### Problem details:
Word for word, restate the lines from the start of the data down to the line with "R9: none -> 6.8k (SIG3, SIG10)", both included.

### Extracted data:
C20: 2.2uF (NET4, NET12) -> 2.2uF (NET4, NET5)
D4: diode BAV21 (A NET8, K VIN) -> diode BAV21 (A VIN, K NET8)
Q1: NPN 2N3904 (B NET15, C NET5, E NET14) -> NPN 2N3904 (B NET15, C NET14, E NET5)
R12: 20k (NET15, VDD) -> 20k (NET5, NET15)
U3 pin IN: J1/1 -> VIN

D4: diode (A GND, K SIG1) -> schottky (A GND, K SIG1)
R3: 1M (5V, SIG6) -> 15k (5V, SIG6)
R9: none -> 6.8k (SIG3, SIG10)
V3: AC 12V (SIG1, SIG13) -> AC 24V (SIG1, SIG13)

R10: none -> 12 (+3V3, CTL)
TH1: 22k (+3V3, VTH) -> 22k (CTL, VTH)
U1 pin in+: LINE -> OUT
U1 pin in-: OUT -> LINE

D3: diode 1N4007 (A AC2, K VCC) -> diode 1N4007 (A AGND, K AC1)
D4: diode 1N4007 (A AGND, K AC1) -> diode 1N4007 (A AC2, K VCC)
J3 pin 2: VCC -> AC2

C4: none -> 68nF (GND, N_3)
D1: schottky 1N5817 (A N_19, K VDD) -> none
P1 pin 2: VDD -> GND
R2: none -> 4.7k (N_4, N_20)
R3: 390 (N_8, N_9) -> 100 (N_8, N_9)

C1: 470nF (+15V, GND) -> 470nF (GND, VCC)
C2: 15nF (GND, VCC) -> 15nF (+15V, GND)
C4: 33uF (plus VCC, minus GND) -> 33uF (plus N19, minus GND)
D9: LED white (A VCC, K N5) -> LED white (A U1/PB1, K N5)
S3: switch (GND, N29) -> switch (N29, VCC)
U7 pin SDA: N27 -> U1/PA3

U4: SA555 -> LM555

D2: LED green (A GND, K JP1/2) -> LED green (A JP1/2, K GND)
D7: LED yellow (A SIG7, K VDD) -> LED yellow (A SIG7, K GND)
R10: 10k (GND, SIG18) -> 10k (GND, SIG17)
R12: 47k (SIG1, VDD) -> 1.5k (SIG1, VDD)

### Task output:
C20: 2.2uF (NET4, NET12) -> 2.2uF (NET4, NET5)
D4: diode BAV21 (A NET8, K VIN) -> diode BAV21 (A VIN, K NET8)
Q1: NPN 2N3904 (B NET15, C NET5, E NET14) -> NPN 2N3904 (B NET15, C NET14, E NET5)
R12: 20k (NET15, VDD) -> 20k (NET5, NET15)
U3 pin IN: J1/1 -> VIN

D4: diode (A GND, K SIG1) -> schottky (A GND, K SIG1)
R3: 1M (5V, SIG6) -> 15k (5V, SIG6)
R9: none -> 6.8k (SIG3, SIG10)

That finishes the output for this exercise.